===== Data shown =====
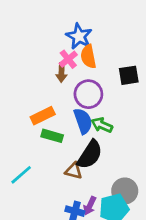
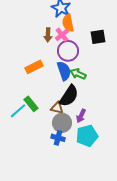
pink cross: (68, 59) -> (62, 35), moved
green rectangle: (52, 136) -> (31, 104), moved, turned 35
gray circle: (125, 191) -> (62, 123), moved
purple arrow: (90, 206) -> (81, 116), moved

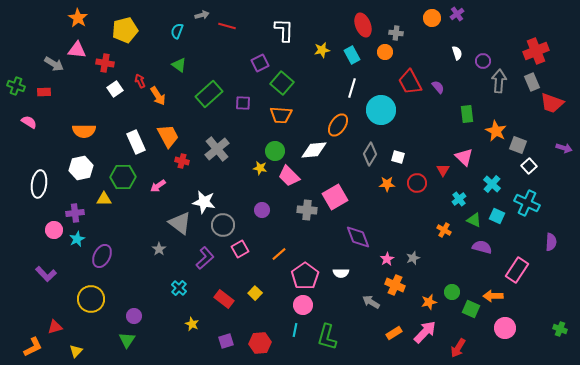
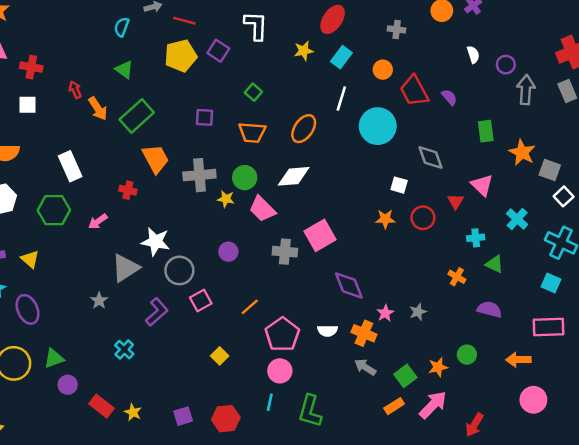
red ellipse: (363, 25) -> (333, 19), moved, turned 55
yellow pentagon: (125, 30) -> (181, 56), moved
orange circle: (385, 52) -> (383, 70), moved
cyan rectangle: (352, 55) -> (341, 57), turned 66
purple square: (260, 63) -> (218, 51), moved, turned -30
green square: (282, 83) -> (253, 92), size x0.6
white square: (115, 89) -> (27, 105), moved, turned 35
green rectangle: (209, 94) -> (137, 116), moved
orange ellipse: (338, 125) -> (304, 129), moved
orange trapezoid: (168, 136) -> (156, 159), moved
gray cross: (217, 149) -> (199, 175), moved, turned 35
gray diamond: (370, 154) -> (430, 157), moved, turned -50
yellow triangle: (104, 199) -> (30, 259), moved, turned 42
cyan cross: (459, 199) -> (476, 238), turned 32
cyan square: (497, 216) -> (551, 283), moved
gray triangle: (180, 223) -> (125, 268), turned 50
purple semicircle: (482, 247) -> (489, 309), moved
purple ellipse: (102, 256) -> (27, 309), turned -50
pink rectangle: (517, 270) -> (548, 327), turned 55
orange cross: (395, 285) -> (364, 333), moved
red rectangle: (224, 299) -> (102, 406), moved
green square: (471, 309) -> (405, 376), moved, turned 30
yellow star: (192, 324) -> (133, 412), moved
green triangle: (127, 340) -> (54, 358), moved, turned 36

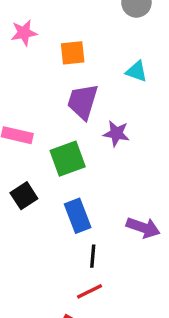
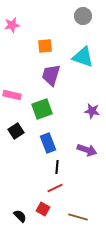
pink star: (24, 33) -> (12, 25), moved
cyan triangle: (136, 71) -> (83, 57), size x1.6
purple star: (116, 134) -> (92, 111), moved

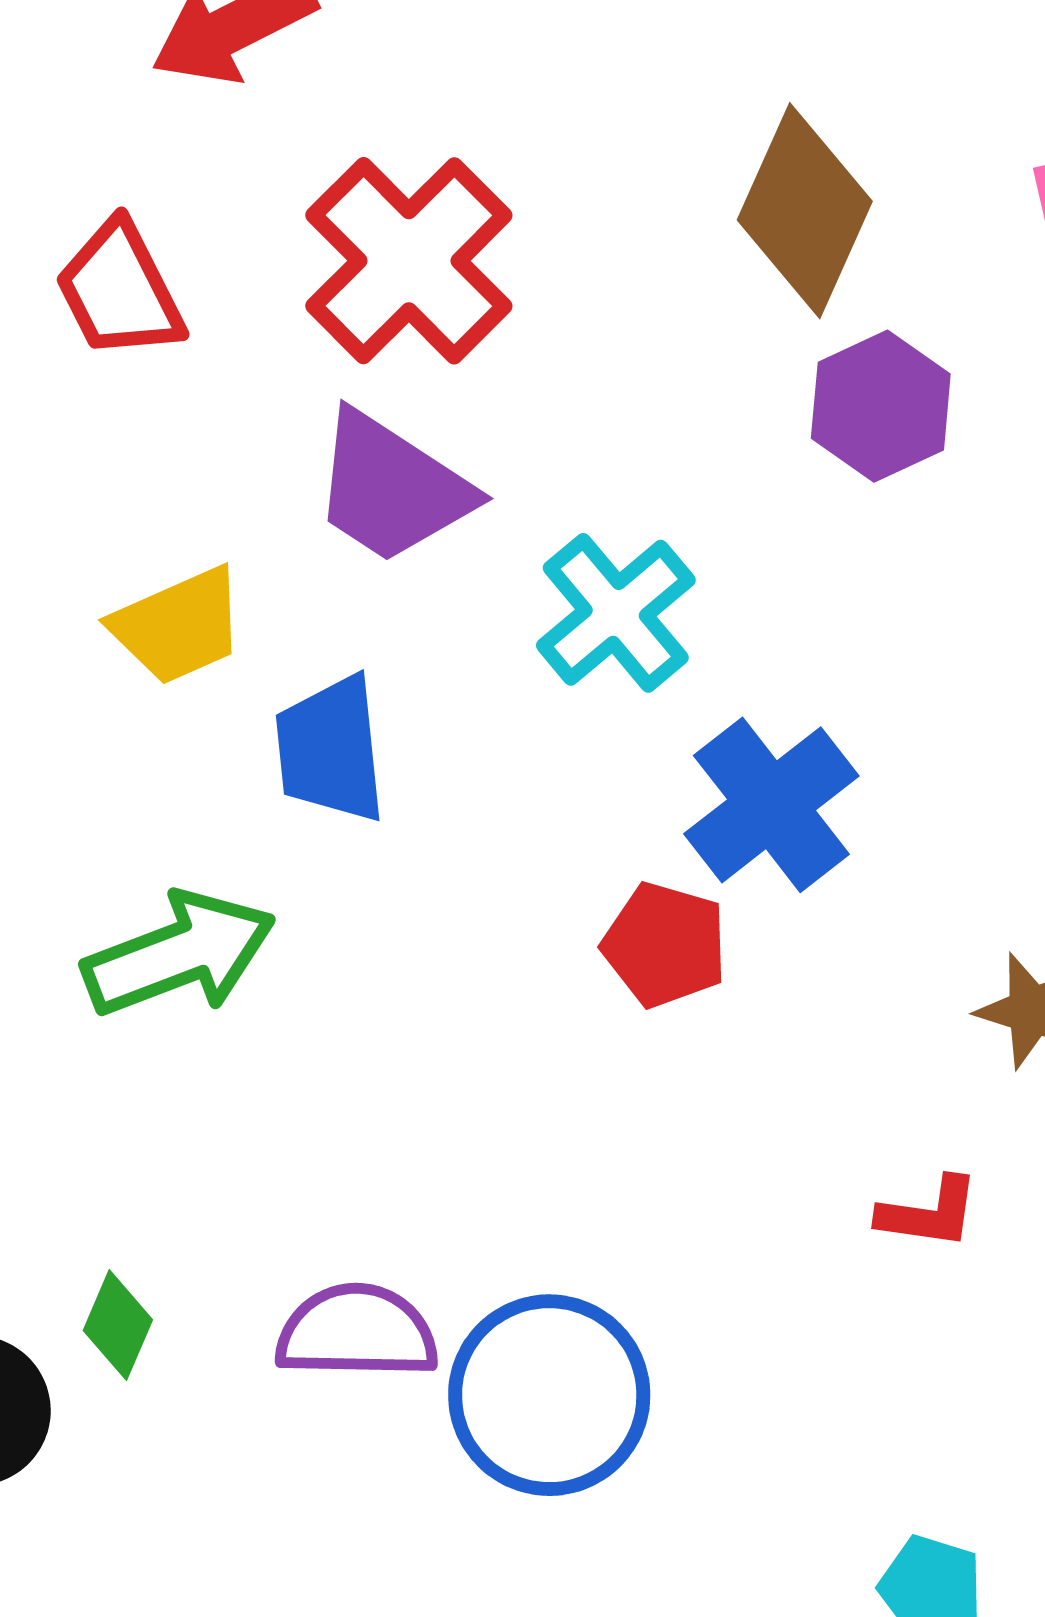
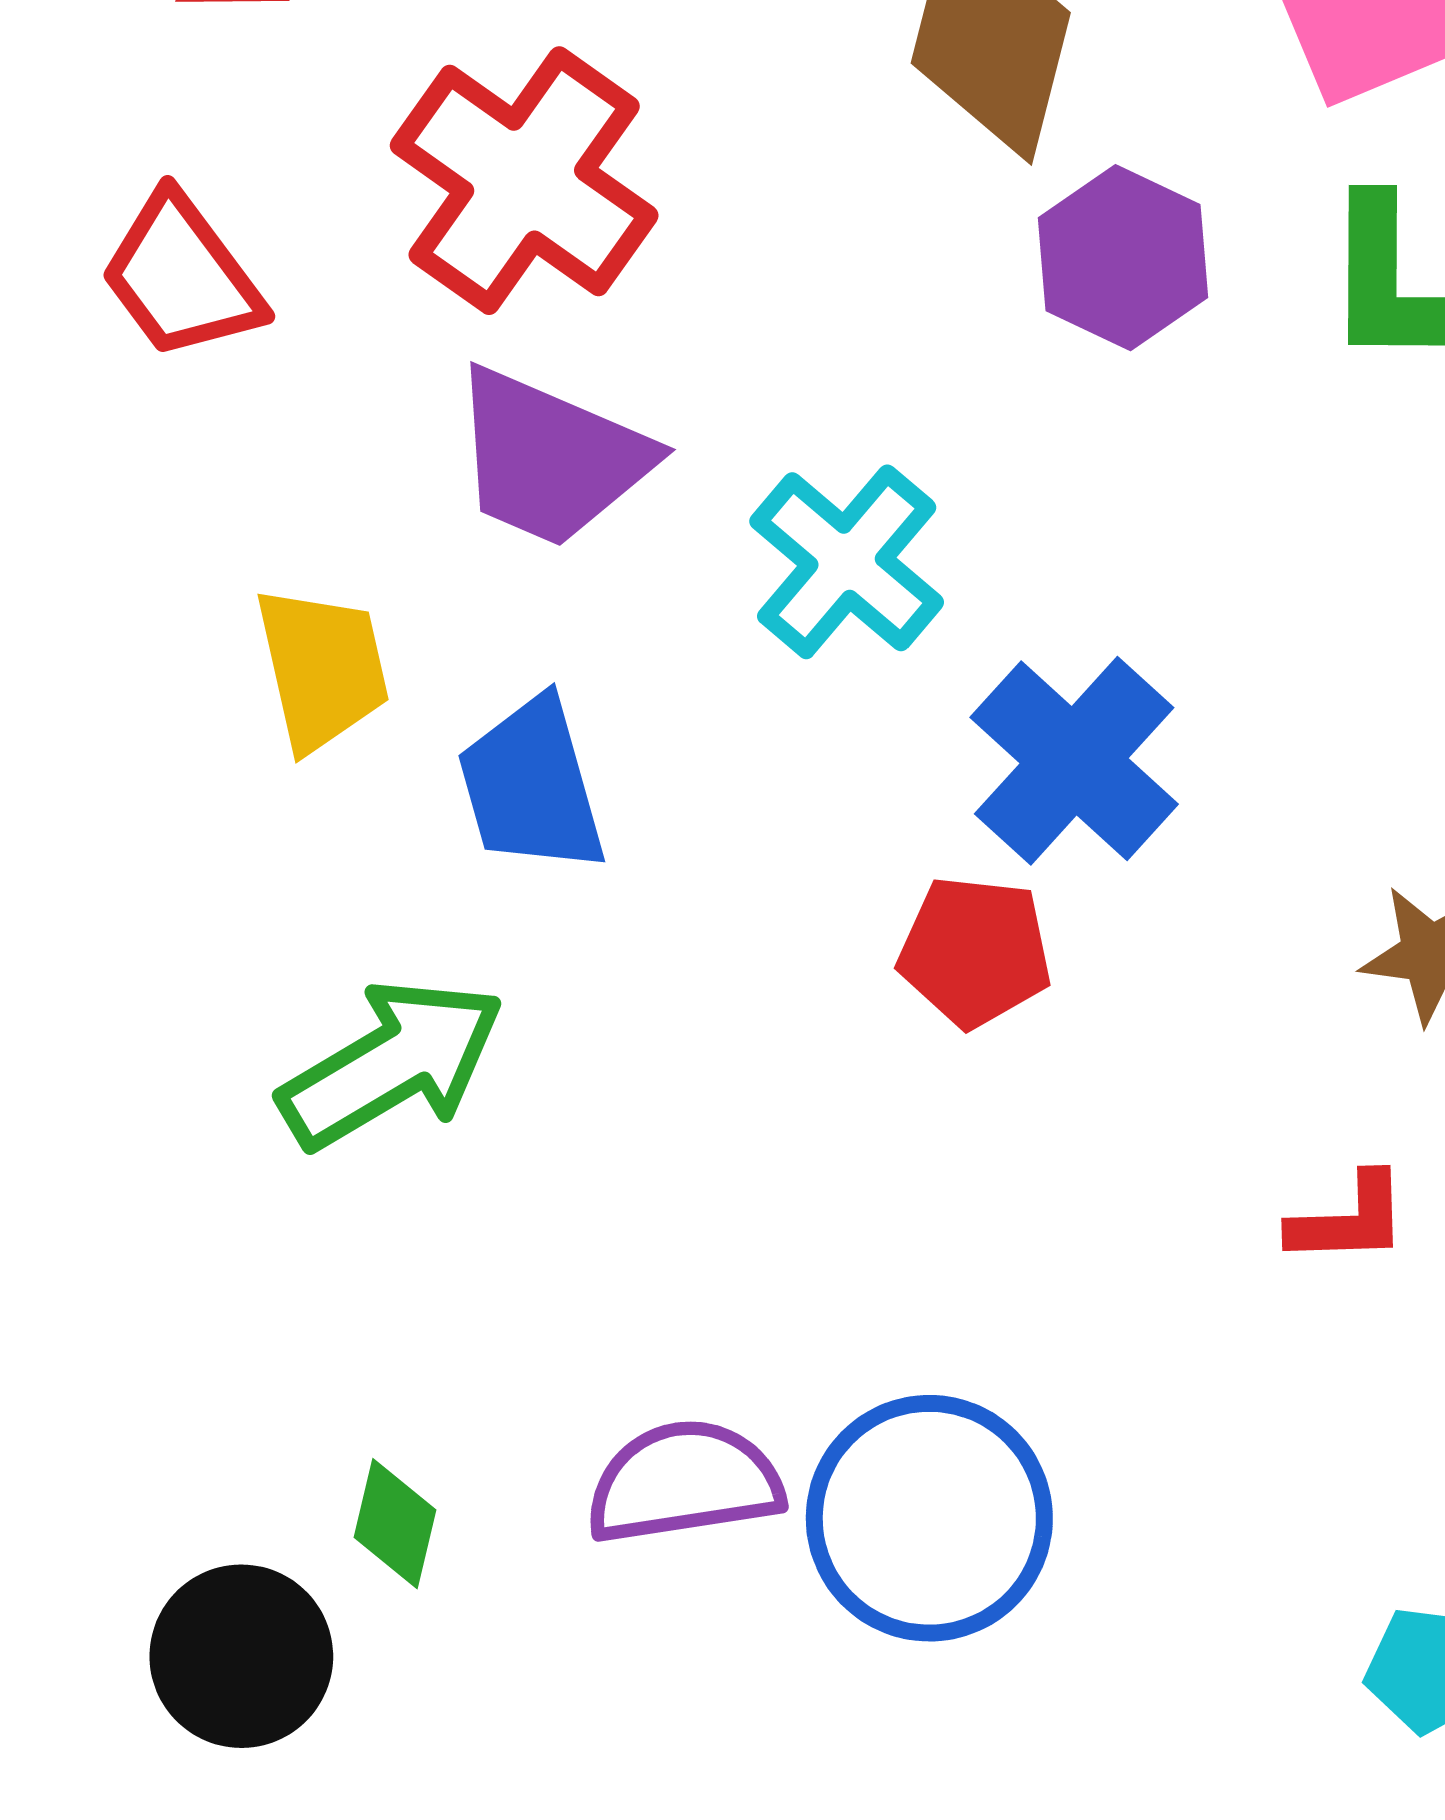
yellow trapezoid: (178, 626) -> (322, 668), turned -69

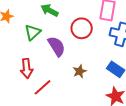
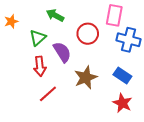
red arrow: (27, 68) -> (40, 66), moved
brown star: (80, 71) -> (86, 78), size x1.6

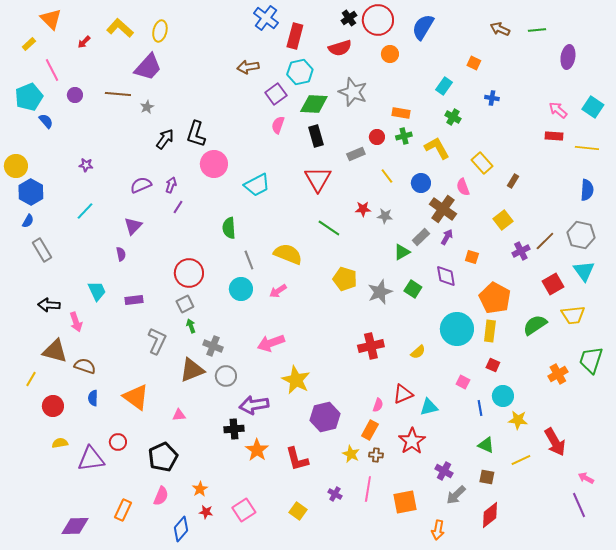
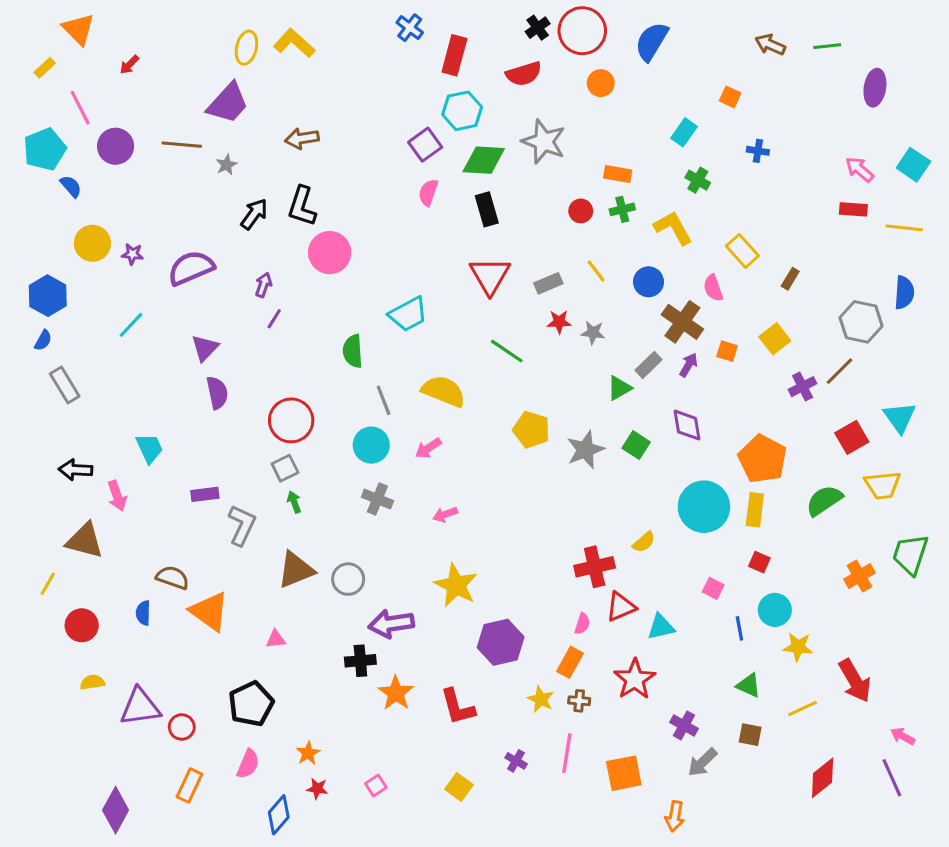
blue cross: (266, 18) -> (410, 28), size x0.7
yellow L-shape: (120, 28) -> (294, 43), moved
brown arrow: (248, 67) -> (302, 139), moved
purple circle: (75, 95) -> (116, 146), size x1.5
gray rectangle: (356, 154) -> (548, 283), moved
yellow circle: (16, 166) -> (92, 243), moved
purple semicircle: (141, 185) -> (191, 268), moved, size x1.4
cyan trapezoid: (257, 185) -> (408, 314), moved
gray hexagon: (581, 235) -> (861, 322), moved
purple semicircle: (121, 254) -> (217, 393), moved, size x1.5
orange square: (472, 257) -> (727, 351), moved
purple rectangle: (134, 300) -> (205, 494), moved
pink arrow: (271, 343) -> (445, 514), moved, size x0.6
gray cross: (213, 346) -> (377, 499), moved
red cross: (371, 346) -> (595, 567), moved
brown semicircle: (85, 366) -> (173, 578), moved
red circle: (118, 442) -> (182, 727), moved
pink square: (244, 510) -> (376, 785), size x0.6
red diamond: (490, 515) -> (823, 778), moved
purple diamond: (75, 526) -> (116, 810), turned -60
=====
Task: Copy everything in the listing above exactly except the pictures.

Response to this exercise:
pink cross: (68, 59) -> (62, 35), moved
green rectangle: (52, 136) -> (31, 104), moved, turned 35
gray circle: (125, 191) -> (62, 123), moved
purple arrow: (90, 206) -> (81, 116), moved

red ellipse: (363, 25) -> (333, 19), moved, turned 55
yellow pentagon: (125, 30) -> (181, 56), moved
orange circle: (385, 52) -> (383, 70), moved
cyan rectangle: (352, 55) -> (341, 57), turned 66
purple square: (260, 63) -> (218, 51), moved, turned -30
green square: (282, 83) -> (253, 92), size x0.6
white square: (115, 89) -> (27, 105), moved, turned 35
green rectangle: (209, 94) -> (137, 116), moved
orange ellipse: (338, 125) -> (304, 129), moved
orange trapezoid: (168, 136) -> (156, 159), moved
gray cross: (217, 149) -> (199, 175), moved, turned 35
gray diamond: (370, 154) -> (430, 157), moved, turned -50
yellow triangle: (104, 199) -> (30, 259), moved, turned 42
cyan cross: (459, 199) -> (476, 238), turned 32
cyan square: (497, 216) -> (551, 283), moved
gray triangle: (180, 223) -> (125, 268), turned 50
purple semicircle: (482, 247) -> (489, 309), moved
purple ellipse: (102, 256) -> (27, 309), turned -50
pink rectangle: (517, 270) -> (548, 327), turned 55
orange cross: (395, 285) -> (364, 333), moved
red rectangle: (224, 299) -> (102, 406), moved
green square: (471, 309) -> (405, 376), moved, turned 30
yellow star: (192, 324) -> (133, 412), moved
green triangle: (127, 340) -> (54, 358), moved, turned 36

pink star: (24, 33) -> (12, 25), moved
cyan triangle: (136, 71) -> (83, 57), size x1.6
purple star: (116, 134) -> (92, 111), moved

yellow trapezoid: (178, 626) -> (322, 668), turned -69

red arrow: (27, 68) -> (40, 66), moved
brown star: (80, 71) -> (86, 78), size x1.6

blue cross: (266, 18) -> (410, 28), size x0.7
yellow L-shape: (120, 28) -> (294, 43), moved
brown arrow: (248, 67) -> (302, 139), moved
purple circle: (75, 95) -> (116, 146), size x1.5
gray rectangle: (356, 154) -> (548, 283), moved
yellow circle: (16, 166) -> (92, 243), moved
purple semicircle: (141, 185) -> (191, 268), moved, size x1.4
cyan trapezoid: (257, 185) -> (408, 314), moved
gray hexagon: (581, 235) -> (861, 322), moved
purple semicircle: (121, 254) -> (217, 393), moved, size x1.5
orange square: (472, 257) -> (727, 351), moved
purple rectangle: (134, 300) -> (205, 494), moved
pink arrow: (271, 343) -> (445, 514), moved, size x0.6
gray cross: (213, 346) -> (377, 499), moved
red cross: (371, 346) -> (595, 567), moved
brown semicircle: (85, 366) -> (173, 578), moved
red circle: (118, 442) -> (182, 727), moved
pink square: (244, 510) -> (376, 785), size x0.6
red diamond: (490, 515) -> (823, 778), moved
purple diamond: (75, 526) -> (116, 810), turned -60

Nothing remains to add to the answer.